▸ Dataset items
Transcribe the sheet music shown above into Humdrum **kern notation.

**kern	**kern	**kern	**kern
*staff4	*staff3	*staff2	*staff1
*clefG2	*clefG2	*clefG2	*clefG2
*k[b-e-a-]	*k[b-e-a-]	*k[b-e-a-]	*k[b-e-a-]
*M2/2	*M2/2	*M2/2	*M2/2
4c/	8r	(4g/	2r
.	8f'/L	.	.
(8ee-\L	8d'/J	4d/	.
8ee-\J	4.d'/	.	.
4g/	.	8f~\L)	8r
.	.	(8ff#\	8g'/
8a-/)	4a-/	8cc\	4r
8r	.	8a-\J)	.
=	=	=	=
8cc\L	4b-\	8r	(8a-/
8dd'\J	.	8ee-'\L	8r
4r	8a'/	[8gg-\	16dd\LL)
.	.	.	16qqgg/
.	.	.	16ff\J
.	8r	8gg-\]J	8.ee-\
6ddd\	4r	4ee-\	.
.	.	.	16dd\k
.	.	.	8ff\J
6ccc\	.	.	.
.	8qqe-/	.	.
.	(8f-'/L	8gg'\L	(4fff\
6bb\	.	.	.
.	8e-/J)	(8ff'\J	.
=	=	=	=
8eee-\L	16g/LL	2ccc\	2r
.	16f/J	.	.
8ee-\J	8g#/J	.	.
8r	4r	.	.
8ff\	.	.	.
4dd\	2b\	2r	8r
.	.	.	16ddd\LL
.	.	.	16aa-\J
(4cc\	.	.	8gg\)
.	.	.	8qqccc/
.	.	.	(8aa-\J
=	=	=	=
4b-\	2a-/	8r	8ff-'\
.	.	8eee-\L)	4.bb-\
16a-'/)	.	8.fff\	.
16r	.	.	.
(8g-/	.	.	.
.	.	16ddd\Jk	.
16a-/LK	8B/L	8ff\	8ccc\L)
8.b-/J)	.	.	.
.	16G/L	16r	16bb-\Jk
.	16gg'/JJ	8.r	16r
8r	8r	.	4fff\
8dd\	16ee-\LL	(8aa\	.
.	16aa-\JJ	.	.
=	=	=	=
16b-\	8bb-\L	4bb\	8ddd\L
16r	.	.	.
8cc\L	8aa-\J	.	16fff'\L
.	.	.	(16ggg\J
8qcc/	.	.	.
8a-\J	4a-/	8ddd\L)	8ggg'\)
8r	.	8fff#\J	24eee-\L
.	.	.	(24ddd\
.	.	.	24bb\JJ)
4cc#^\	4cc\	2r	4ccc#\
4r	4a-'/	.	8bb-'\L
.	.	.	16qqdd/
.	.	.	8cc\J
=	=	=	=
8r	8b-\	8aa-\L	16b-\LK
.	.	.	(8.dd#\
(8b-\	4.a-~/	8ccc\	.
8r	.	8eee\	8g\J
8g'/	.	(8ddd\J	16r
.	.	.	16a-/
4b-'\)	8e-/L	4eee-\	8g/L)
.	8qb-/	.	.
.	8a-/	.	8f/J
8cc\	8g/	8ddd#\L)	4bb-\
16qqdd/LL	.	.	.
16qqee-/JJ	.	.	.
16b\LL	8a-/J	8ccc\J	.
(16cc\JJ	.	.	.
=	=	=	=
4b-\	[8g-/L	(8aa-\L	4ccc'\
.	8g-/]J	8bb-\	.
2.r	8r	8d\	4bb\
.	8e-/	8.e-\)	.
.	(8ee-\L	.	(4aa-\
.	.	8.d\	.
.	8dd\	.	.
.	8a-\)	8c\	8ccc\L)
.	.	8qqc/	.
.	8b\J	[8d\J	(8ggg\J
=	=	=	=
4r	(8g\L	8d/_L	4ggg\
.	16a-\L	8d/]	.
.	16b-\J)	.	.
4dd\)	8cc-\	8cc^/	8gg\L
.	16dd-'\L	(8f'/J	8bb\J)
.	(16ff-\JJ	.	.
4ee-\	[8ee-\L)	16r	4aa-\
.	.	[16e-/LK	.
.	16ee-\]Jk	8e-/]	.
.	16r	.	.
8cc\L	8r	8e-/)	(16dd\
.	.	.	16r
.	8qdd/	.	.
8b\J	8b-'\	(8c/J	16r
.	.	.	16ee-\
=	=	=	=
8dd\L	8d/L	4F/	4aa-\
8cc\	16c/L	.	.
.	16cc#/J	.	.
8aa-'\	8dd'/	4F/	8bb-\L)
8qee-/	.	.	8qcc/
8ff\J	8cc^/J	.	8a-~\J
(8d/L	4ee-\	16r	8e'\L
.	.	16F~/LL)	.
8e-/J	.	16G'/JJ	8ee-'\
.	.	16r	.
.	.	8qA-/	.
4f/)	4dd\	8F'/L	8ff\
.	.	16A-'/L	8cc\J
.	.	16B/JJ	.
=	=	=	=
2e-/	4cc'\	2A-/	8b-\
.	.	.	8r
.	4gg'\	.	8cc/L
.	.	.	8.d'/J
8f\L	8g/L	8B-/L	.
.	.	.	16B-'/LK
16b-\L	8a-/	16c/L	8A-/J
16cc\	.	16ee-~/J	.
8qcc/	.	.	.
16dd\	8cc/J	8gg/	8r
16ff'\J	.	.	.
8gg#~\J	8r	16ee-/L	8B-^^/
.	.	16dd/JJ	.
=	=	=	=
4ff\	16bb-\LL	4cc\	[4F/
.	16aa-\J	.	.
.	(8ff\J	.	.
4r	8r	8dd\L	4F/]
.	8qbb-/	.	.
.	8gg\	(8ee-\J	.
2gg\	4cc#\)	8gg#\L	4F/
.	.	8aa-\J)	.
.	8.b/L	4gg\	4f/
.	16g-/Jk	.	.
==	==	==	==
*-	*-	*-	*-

▸ What the exercise asks
How many lines in the items above contain the string "kern"? Reply with the number alone.

▸ The completed task
2